* [ACTION ITEM]: Copy each line of the entries that includes the word "STEPPER".

* [THE RECORDS]:
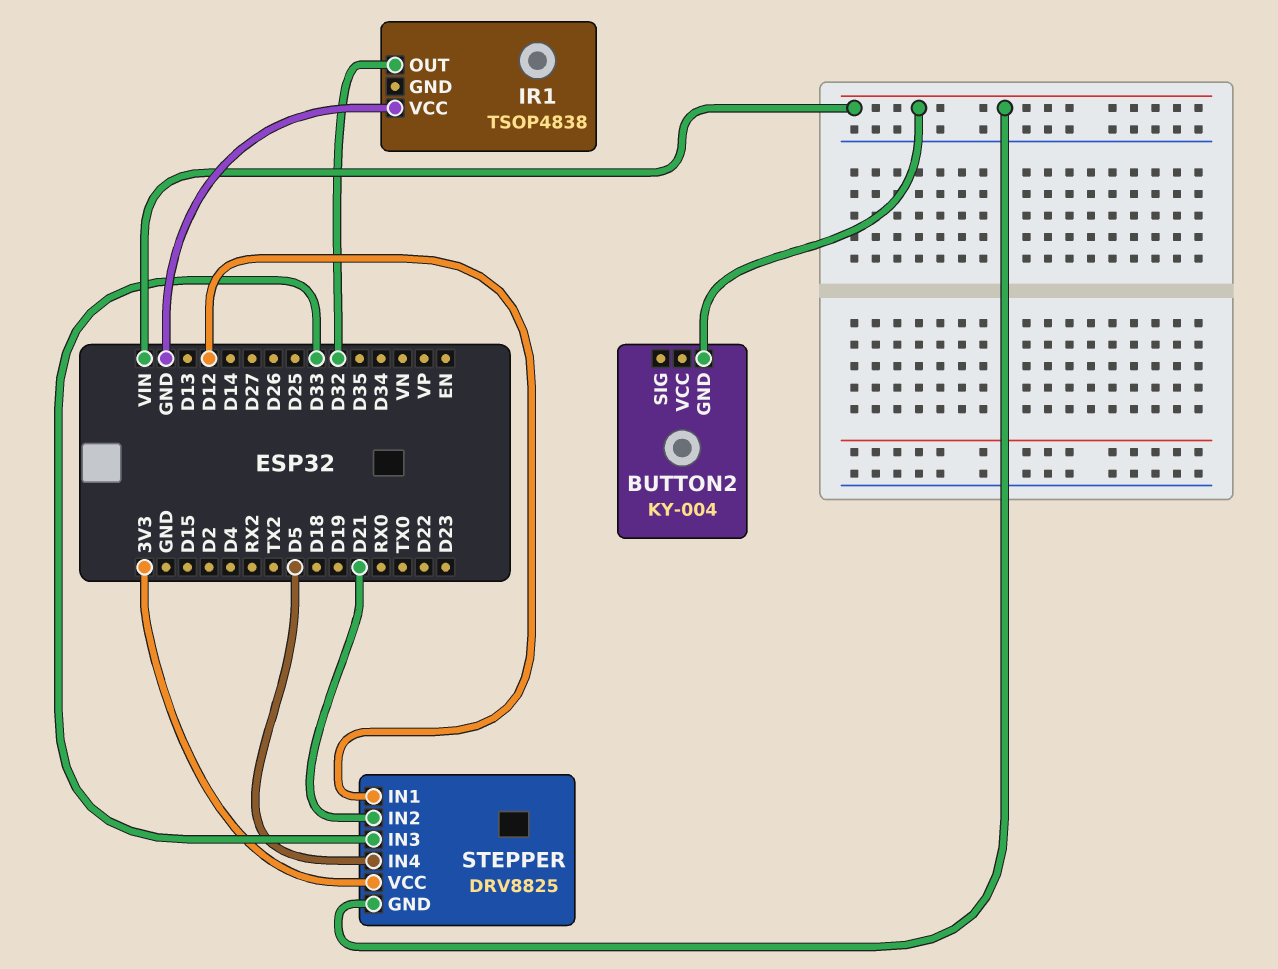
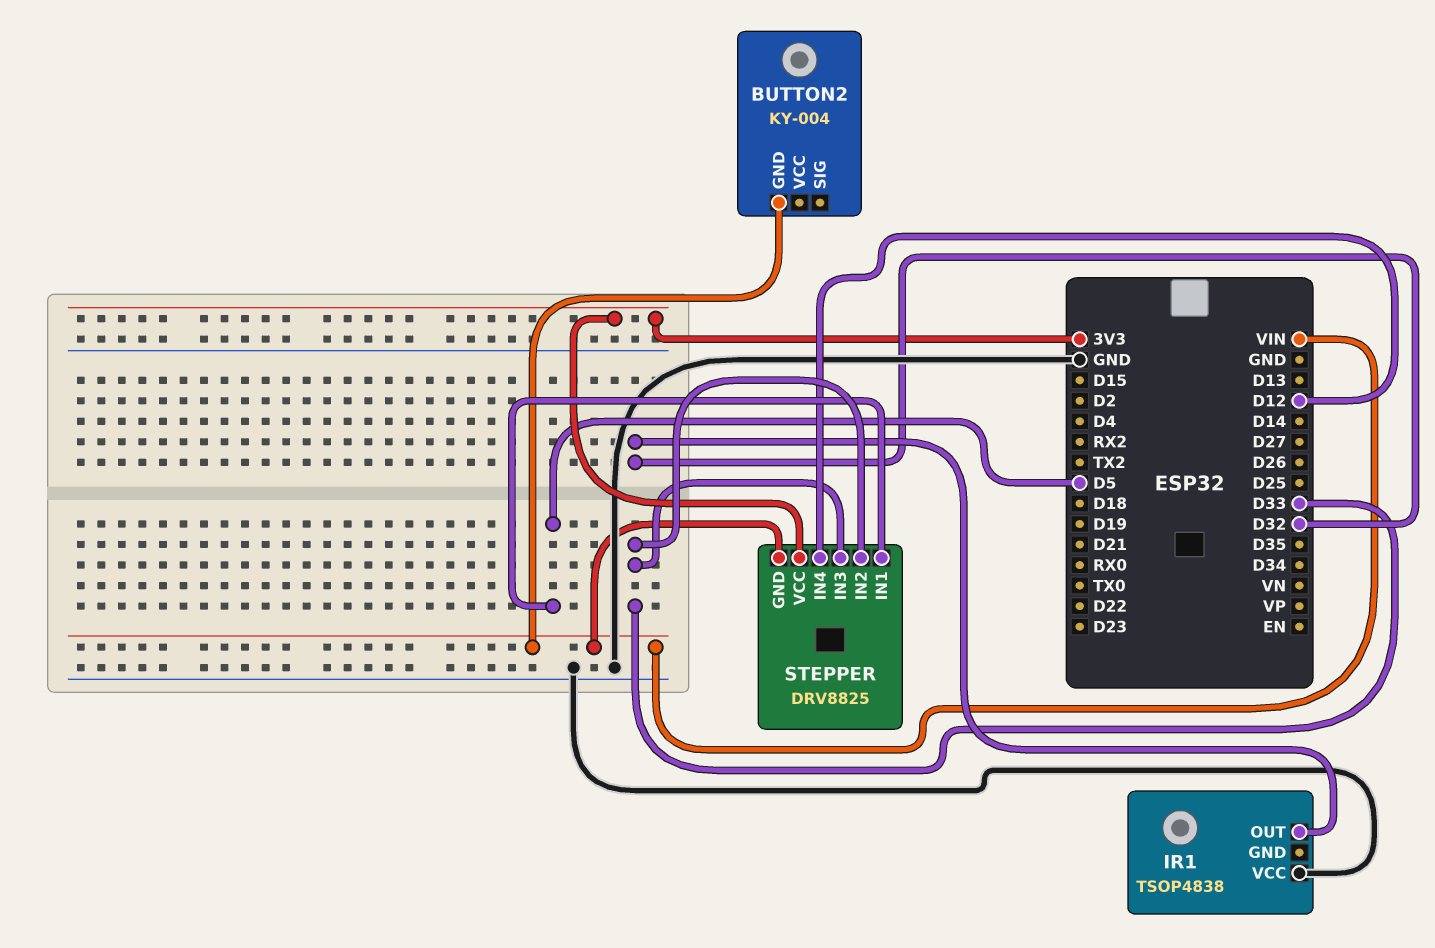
STEPPER pin IN1: D12 -> D5
STEPPER pin IN2: D21 -> D33
STEPPER pin IN4: D5 -> D12

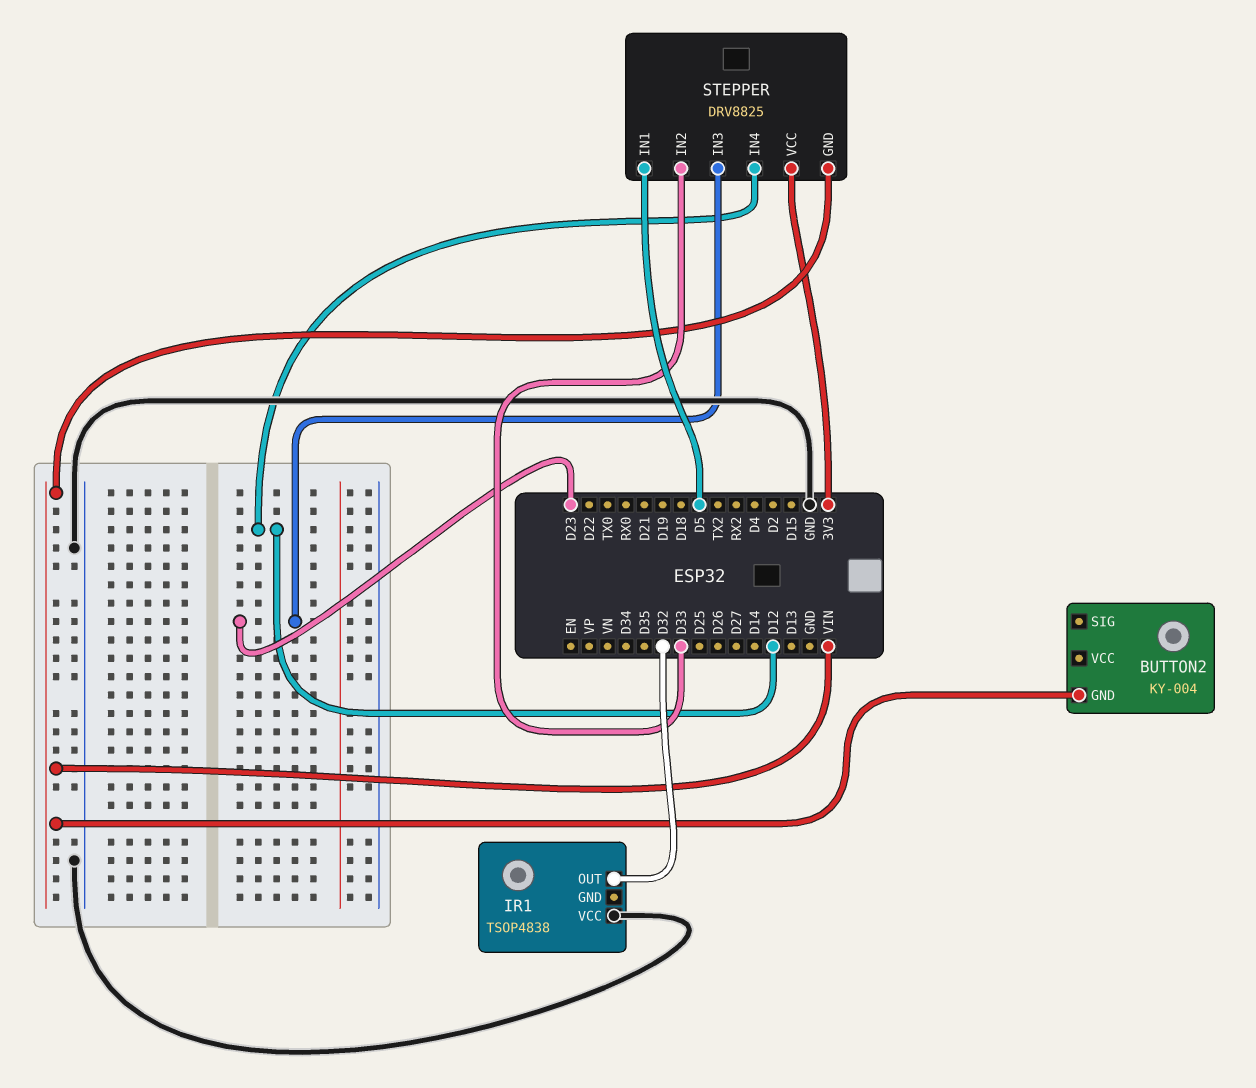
STEPPER pin IN3: D33 -> D23

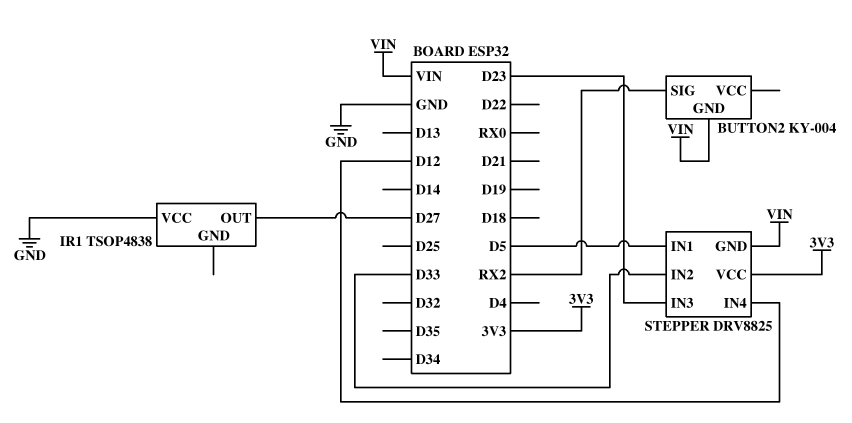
BUTTON2 pin SIG: none -> RX2
IR1 pin OUT: D32 -> D27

* [RESPONSE TO THIS EXERCISE]:
STEPPER pin IN1: D12 -> D5
STEPPER pin IN2: D21 -> D33
STEPPER pin IN4: D5 -> D12
STEPPER pin IN3: D33 -> D23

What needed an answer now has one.